# Work instructions
Show each line of the records below where the word "Activity" occurs.

========

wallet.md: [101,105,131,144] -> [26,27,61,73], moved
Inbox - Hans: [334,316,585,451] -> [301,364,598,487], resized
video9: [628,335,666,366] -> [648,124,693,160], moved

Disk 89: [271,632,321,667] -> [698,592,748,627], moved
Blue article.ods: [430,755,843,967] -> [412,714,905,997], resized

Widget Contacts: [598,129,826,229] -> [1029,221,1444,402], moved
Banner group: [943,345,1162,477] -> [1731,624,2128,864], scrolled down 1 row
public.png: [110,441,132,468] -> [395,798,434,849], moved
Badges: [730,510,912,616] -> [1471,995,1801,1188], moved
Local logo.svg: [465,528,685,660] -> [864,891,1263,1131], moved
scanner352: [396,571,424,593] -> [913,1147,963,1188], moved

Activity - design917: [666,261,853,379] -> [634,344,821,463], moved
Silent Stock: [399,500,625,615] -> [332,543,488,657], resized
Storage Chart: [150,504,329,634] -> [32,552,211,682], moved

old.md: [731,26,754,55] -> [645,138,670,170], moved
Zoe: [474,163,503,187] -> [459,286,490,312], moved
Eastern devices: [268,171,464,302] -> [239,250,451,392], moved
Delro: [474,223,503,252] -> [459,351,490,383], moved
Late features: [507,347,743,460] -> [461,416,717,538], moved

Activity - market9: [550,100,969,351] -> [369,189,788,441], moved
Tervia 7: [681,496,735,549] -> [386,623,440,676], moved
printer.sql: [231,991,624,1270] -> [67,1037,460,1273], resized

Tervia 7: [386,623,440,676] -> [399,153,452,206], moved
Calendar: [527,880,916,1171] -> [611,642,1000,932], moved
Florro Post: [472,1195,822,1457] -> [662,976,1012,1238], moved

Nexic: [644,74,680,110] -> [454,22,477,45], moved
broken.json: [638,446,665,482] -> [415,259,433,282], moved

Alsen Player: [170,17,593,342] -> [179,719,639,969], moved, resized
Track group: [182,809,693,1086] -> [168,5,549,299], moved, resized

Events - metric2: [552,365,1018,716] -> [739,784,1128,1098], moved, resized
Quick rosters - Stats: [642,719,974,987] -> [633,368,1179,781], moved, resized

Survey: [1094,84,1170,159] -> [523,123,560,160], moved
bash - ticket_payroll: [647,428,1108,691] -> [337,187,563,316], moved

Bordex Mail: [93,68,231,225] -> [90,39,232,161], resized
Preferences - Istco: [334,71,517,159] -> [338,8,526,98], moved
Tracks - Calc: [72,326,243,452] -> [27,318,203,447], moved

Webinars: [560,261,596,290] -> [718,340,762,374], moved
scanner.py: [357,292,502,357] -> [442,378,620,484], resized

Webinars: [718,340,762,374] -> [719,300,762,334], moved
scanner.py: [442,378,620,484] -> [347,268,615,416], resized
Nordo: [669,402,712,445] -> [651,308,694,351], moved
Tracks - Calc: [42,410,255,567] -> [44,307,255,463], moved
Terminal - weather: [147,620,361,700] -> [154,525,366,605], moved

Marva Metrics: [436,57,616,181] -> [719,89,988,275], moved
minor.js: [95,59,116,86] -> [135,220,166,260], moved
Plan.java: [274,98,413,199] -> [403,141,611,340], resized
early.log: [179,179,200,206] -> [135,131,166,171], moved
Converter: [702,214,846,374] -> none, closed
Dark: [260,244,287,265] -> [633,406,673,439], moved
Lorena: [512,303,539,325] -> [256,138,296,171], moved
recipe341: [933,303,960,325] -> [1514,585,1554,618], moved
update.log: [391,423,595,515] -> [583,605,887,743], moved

========

# Result for this task
Activity - design917: [666,261,853,379] -> [634,344,821,463], moved
Activity - market9: [550,100,969,351] -> [369,189,788,441], moved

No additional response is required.